WHAT YOU HAVE TO DO: Output the records below verbatim, minus the pictures.

RECORDS PROVIDED:
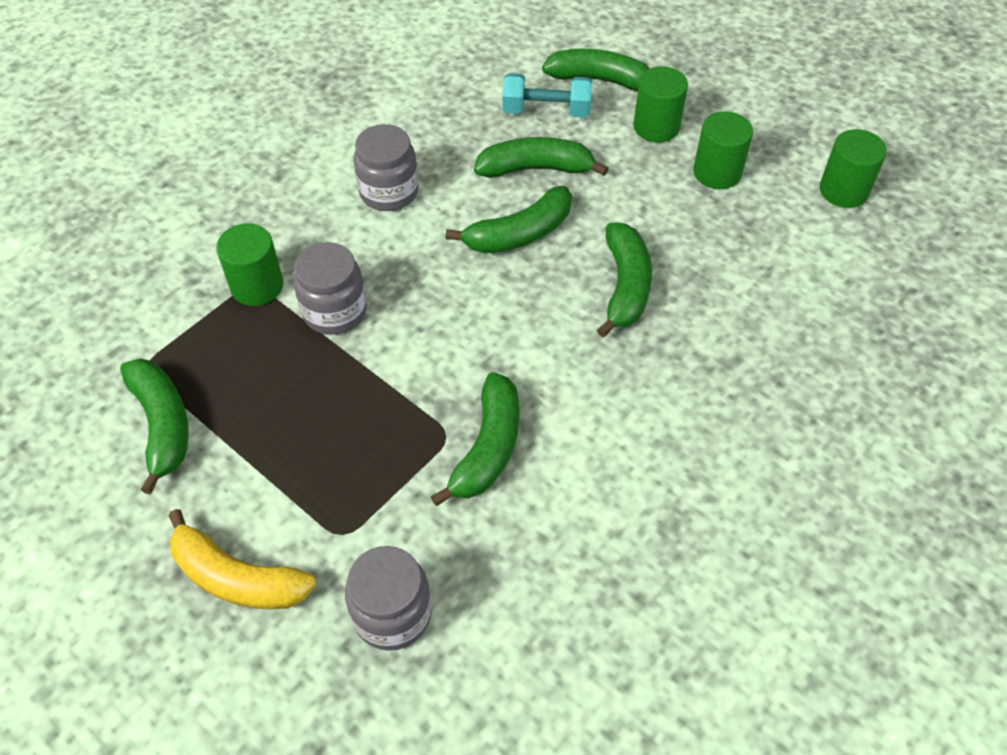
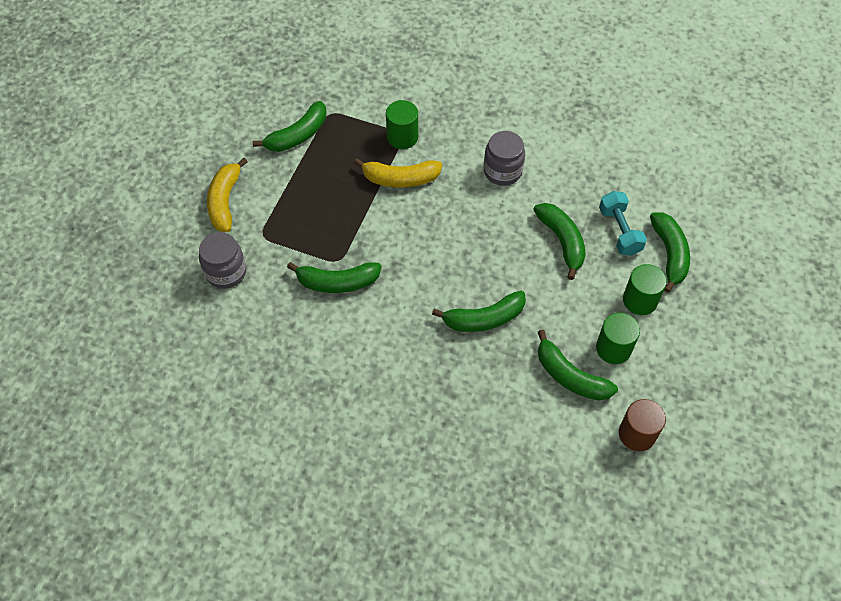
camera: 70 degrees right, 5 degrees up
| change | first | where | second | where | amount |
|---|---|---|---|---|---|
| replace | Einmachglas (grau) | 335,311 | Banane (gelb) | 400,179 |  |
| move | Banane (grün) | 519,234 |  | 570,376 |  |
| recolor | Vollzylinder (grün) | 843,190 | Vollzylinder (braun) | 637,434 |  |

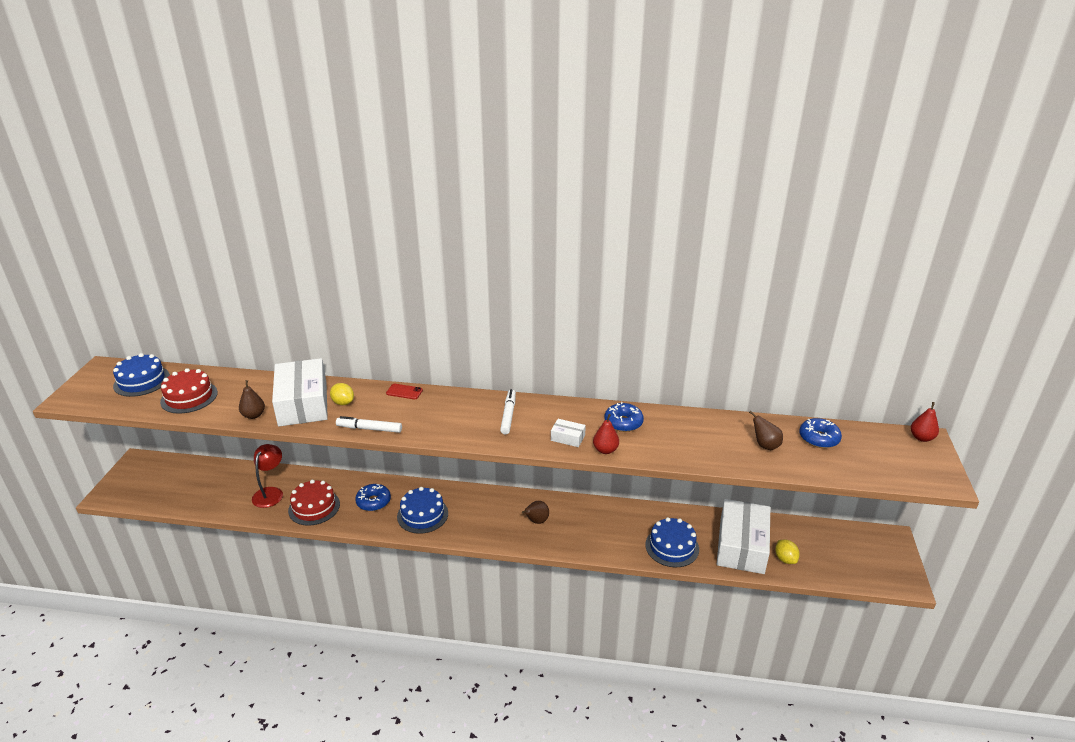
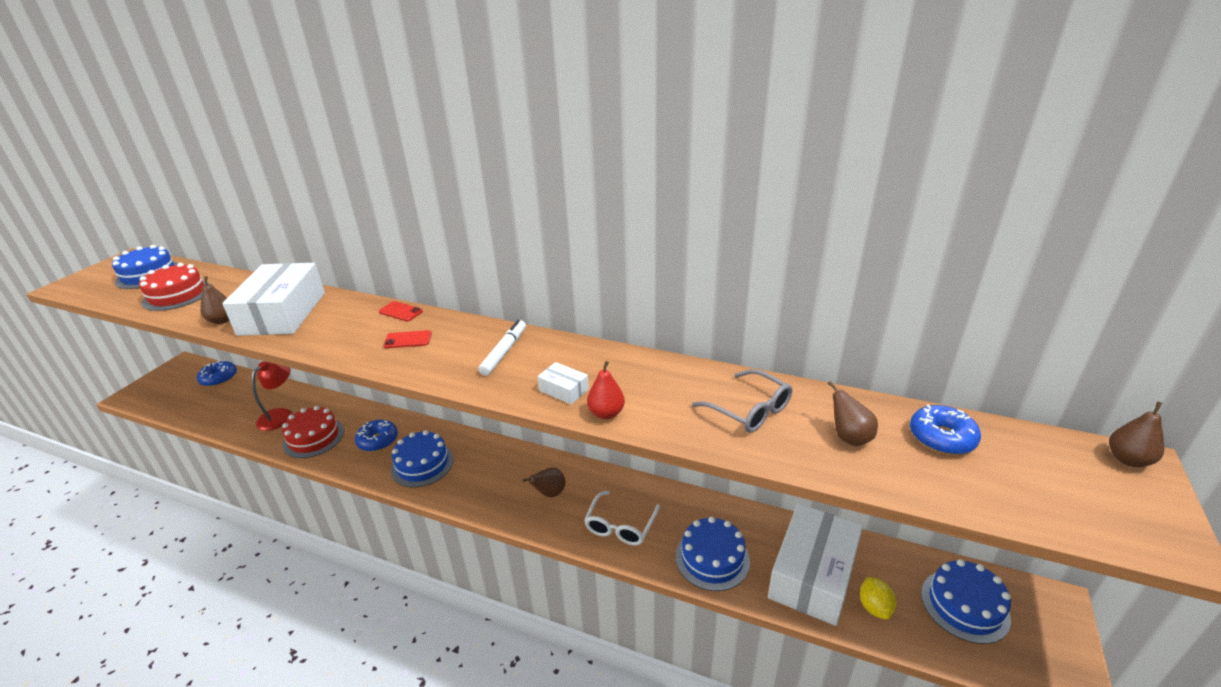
camera: 15 degrees right, 0 degrees up
| change | first | where | second | where | amount |
|---|---|---|---|---|---|
| move | Donut (blau) | 623,423 |  | 219,378 |  |
| insert |  |  | Handy (rot) | 408,340 |  |
| insert |  |  | Brille (weiß) | 620,526 |  |
| insert |  |  | Brille (grau) | 749,410 |  |
| insert |  |  | Kuchen (blau) | 964,605 |  |
| recolor | Birne (rot) | 921,438 | Birne (braun) | 1128,459 |  |
| delete | Zitrone (gelb) | 343,403 |  |  |  |
| delete | Filzstift (weiß) | 369,429 |  |  |  |

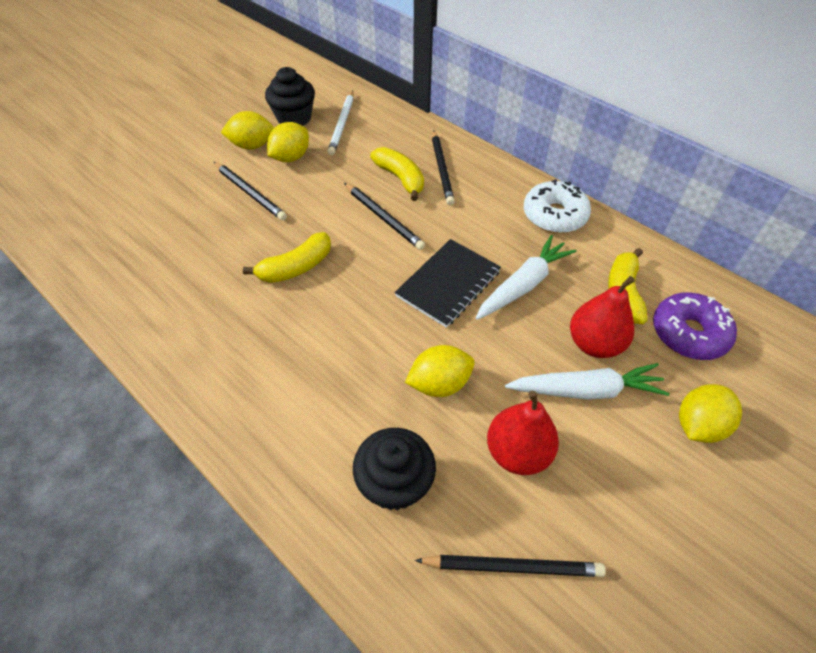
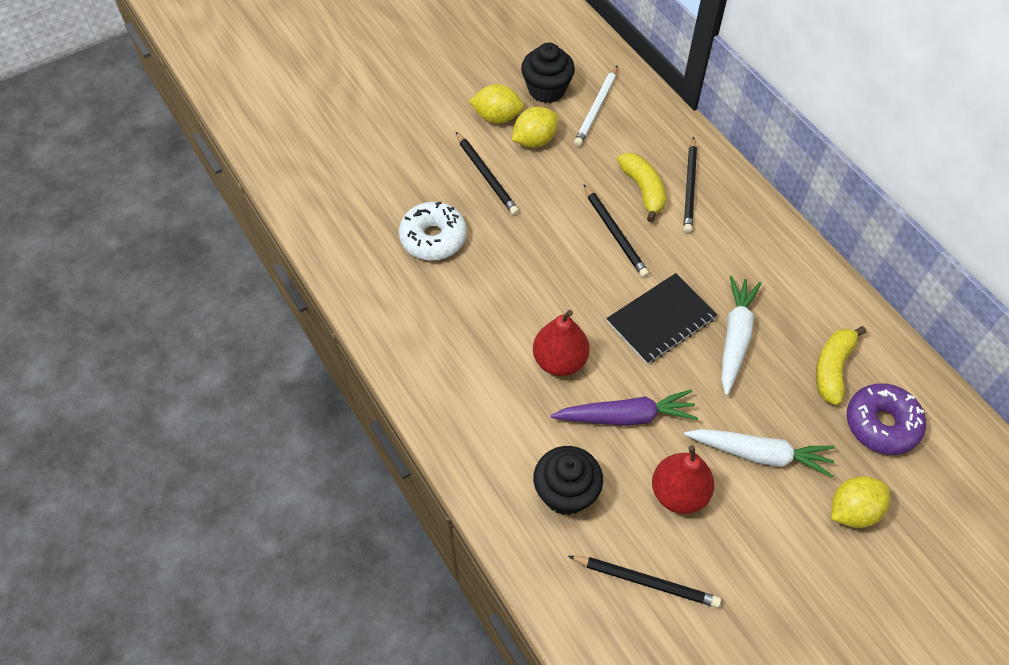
camera: 15 degrees right, 5 degrees up
| change | first | where | second | where | amount |
|---|---|---|---|---|---|
| move | Donut (weiß) | 554,215 |  | 433,238 |  |
| move | Birne (rot) | 594,344 |  | 559,361 |  |
| replace | Zitrone (gelb) | 439,384 | Karotte (lila) | 626,416 |  |
| rotate | Karotte (weiß) | 523,285 |  | 735,337 | 45 degrees counterclockwise |
| delete | Banane (gelb) | 296,267 |  |  |  |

ANSWER TO THE PROBLEM:
camera: 70 degrees right, 5 degrees up
| change | first | where | second | where | amount |
|---|---|---|---|---|---|
| replace | Einmachglas (grau) | 335,311 | Banane (gelb) | 400,179 |  |
| move | Banane (grün) | 519,234 |  | 570,376 |  |
| recolor | Vollzylinder (grün) | 843,190 | Vollzylinder (braun) | 637,434 |  |

camera: 15 degrees right, 0 degrees up
| change | first | where | second | where | amount |
|---|---|---|---|---|---|
| move | Donut (blau) | 623,423 |  | 219,378 |  |
| insert |  |  | Handy (rot) | 408,340 |  |
| insert |  |  | Brille (weiß) | 620,526 |  |
| insert |  |  | Brille (grau) | 749,410 |  |
| insert |  |  | Kuchen (blau) | 964,605 |  |
| recolor | Birne (rot) | 921,438 | Birne (braun) | 1128,459 |  |
| delete | Zitrone (gelb) | 343,403 |  |  |  |
| delete | Filzstift (weiß) | 369,429 |  |  |  |

camera: 15 degrees right, 5 degrees up
| change | first | where | second | where | amount |
|---|---|---|---|---|---|
| move | Donut (weiß) | 554,215 |  | 433,238 |  |
| move | Birne (rot) | 594,344 |  | 559,361 |  |
| replace | Zitrone (gelb) | 439,384 | Karotte (lila) | 626,416 |  |
| rotate | Karotte (weiß) | 523,285 |  | 735,337 | 45 degrees counterclockwise |
| delete | Banane (gelb) | 296,267 |  |  |  |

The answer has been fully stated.